Supplied records:

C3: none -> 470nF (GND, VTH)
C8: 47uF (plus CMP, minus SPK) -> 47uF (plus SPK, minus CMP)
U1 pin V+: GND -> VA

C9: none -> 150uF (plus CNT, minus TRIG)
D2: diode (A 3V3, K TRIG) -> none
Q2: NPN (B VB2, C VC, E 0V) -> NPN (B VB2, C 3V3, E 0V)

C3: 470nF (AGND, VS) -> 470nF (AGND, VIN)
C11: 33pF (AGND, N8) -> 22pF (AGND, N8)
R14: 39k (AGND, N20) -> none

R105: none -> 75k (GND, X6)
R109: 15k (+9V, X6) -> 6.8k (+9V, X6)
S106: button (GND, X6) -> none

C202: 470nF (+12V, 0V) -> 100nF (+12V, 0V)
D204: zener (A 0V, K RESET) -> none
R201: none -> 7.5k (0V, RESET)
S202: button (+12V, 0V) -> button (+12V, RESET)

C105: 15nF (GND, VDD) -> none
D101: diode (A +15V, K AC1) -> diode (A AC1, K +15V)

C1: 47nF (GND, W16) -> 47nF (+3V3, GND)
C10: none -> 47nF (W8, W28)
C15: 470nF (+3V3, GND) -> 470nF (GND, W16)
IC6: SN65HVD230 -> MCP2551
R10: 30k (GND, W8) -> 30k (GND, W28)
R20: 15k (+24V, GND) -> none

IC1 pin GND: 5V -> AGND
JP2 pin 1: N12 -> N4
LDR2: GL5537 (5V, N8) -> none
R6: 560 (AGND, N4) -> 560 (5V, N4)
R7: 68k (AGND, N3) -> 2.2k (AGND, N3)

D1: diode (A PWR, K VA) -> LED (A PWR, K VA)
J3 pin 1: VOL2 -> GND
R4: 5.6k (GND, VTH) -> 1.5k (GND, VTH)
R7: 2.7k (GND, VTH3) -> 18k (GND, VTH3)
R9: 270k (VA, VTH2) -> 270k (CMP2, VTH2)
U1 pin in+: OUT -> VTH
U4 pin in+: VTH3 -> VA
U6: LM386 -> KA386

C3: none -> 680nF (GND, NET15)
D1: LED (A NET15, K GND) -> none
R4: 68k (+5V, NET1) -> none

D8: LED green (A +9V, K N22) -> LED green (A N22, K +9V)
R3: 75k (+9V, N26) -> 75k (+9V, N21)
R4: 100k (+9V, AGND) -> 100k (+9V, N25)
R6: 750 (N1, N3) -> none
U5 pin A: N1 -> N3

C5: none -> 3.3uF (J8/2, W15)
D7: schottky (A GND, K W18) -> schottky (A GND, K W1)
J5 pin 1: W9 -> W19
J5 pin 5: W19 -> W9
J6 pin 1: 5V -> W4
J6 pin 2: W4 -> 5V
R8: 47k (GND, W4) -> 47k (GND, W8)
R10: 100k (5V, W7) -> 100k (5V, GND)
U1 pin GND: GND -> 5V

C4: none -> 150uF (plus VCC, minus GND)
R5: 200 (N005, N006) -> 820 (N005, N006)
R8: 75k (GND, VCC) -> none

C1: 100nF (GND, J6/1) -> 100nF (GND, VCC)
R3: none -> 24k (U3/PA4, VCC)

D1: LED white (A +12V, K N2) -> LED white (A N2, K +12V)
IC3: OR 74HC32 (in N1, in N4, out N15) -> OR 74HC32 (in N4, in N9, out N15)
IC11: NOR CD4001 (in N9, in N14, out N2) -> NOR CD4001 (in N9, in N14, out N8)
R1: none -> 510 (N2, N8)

Assigned task:
Take the records above and return, word for word, only the lines that fall from the line with "C8: 47uF (plus" to the line with "D1: diode (A PWR, K VA) -> LED (A PWR, K VA)", both of them included.

Exercise result:
C8: 47uF (plus CMP, minus SPK) -> 47uF (plus SPK, minus CMP)
U1 pin V+: GND -> VA

C9: none -> 150uF (plus CNT, minus TRIG)
D2: diode (A 3V3, K TRIG) -> none
Q2: NPN (B VB2, C VC, E 0V) -> NPN (B VB2, C 3V3, E 0V)

C3: 470nF (AGND, VS) -> 470nF (AGND, VIN)
C11: 33pF (AGND, N8) -> 22pF (AGND, N8)
R14: 39k (AGND, N20) -> none

R105: none -> 75k (GND, X6)
R109: 15k (+9V, X6) -> 6.8k (+9V, X6)
S106: button (GND, X6) -> none

C202: 470nF (+12V, 0V) -> 100nF (+12V, 0V)
D204: zener (A 0V, K RESET) -> none
R201: none -> 7.5k (0V, RESET)
S202: button (+12V, 0V) -> button (+12V, RESET)

C105: 15nF (GND, VDD) -> none
D101: diode (A +15V, K AC1) -> diode (A AC1, K +15V)

C1: 47nF (GND, W16) -> 47nF (+3V3, GND)
C10: none -> 47nF (W8, W28)
C15: 470nF (+3V3, GND) -> 470nF (GND, W16)
IC6: SN65HVD230 -> MCP2551
R10: 30k (GND, W8) -> 30k (GND, W28)
R20: 15k (+24V, GND) -> none

IC1 pin GND: 5V -> AGND
JP2 pin 1: N12 -> N4
LDR2: GL5537 (5V, N8) -> none
R6: 560 (AGND, N4) -> 560 (5V, N4)
R7: 68k (AGND, N3) -> 2.2k (AGND, N3)

D1: diode (A PWR, K VA) -> LED (A PWR, K VA)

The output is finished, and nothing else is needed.